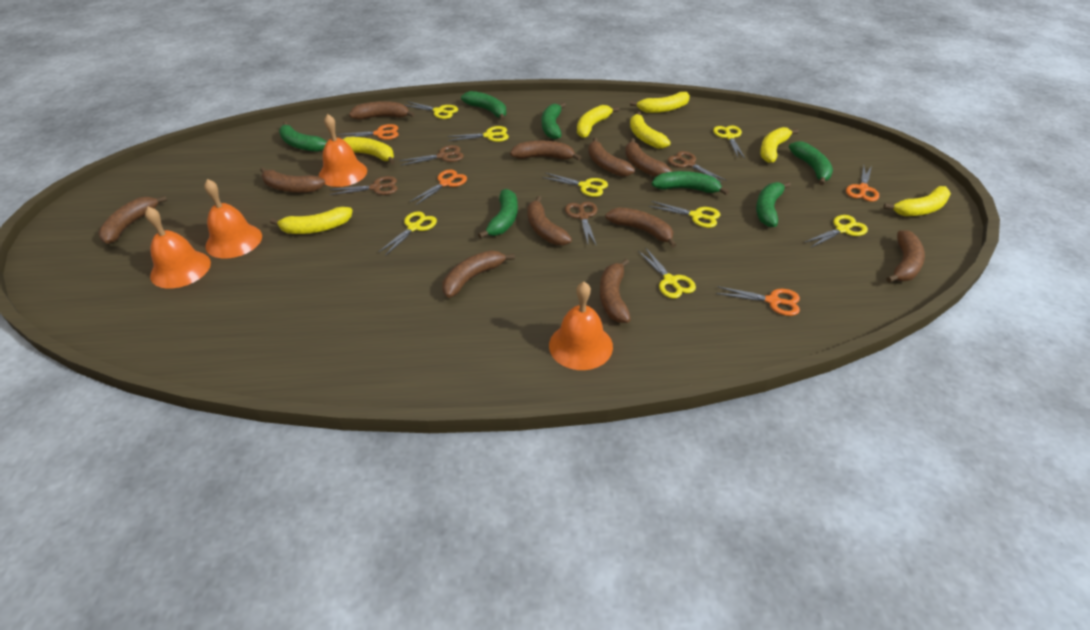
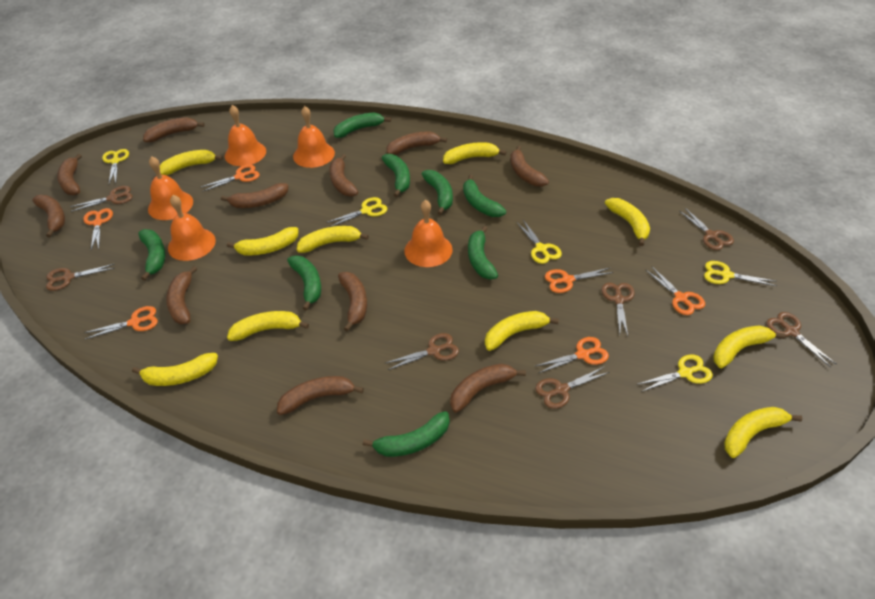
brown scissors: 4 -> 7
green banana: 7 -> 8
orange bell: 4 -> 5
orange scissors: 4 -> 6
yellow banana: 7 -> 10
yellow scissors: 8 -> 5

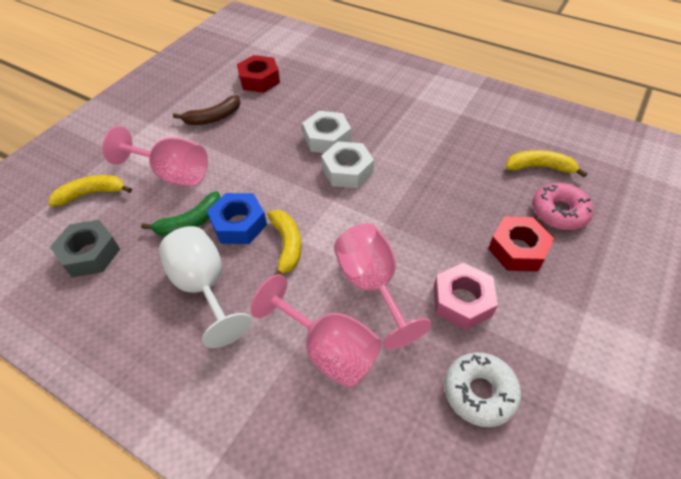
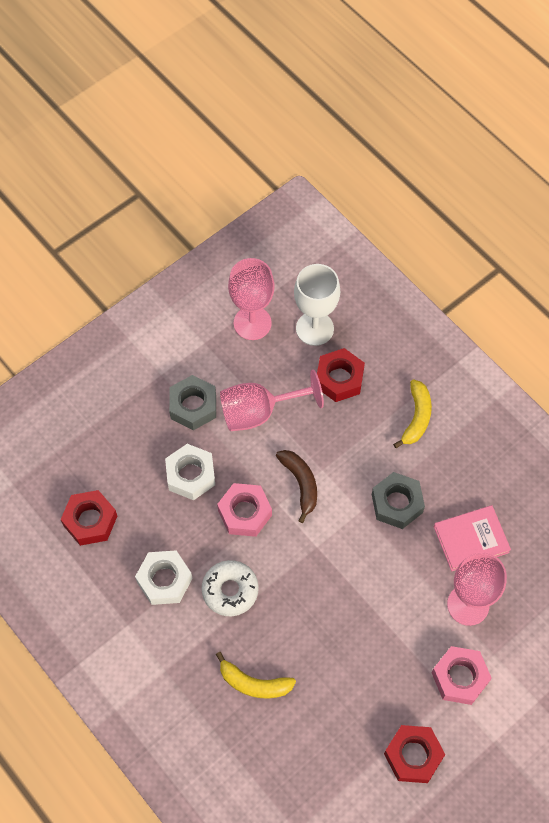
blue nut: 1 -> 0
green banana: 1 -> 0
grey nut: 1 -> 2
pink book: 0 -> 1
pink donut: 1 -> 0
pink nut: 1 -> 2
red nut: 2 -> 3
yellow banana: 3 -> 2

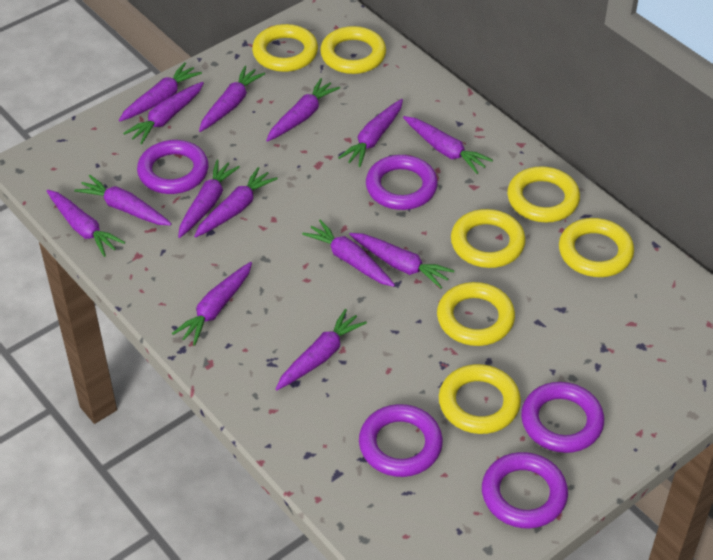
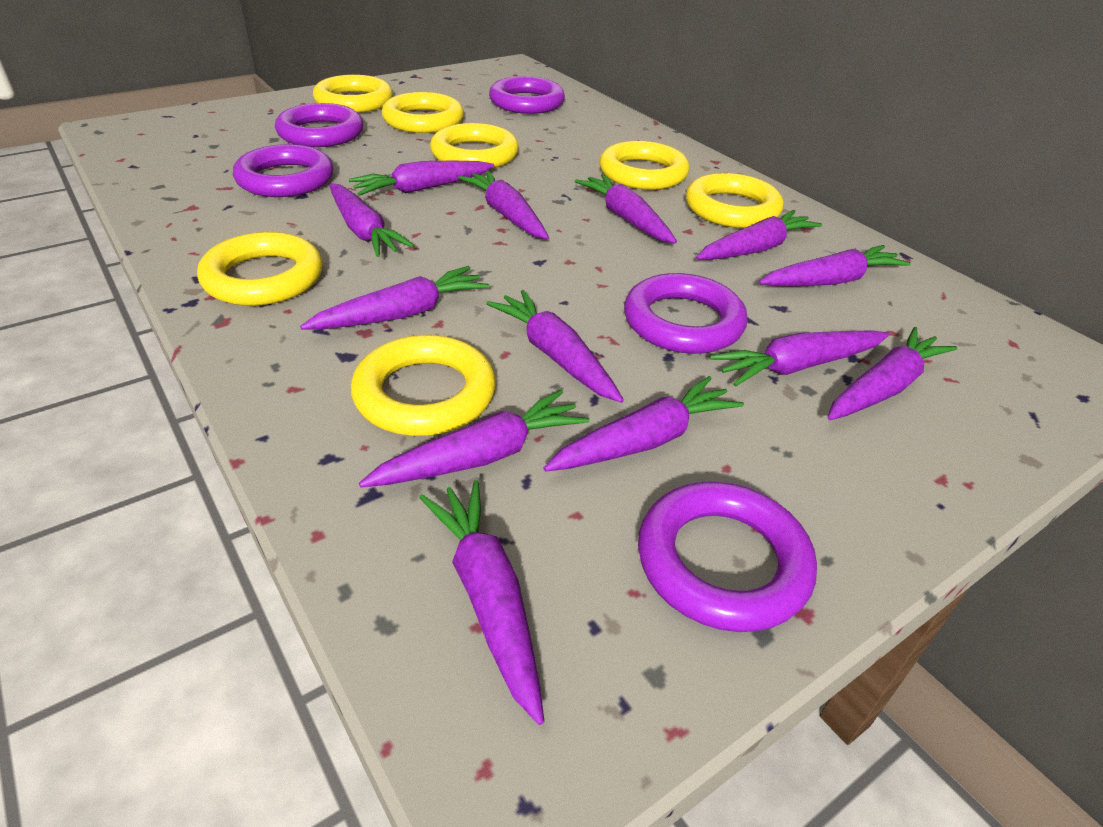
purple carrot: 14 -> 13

=======

= TASK REQUIREMENTS =
For this data, state how many lines include the word "banana", with nothing added.

= WRITTEN RESPONSE =
4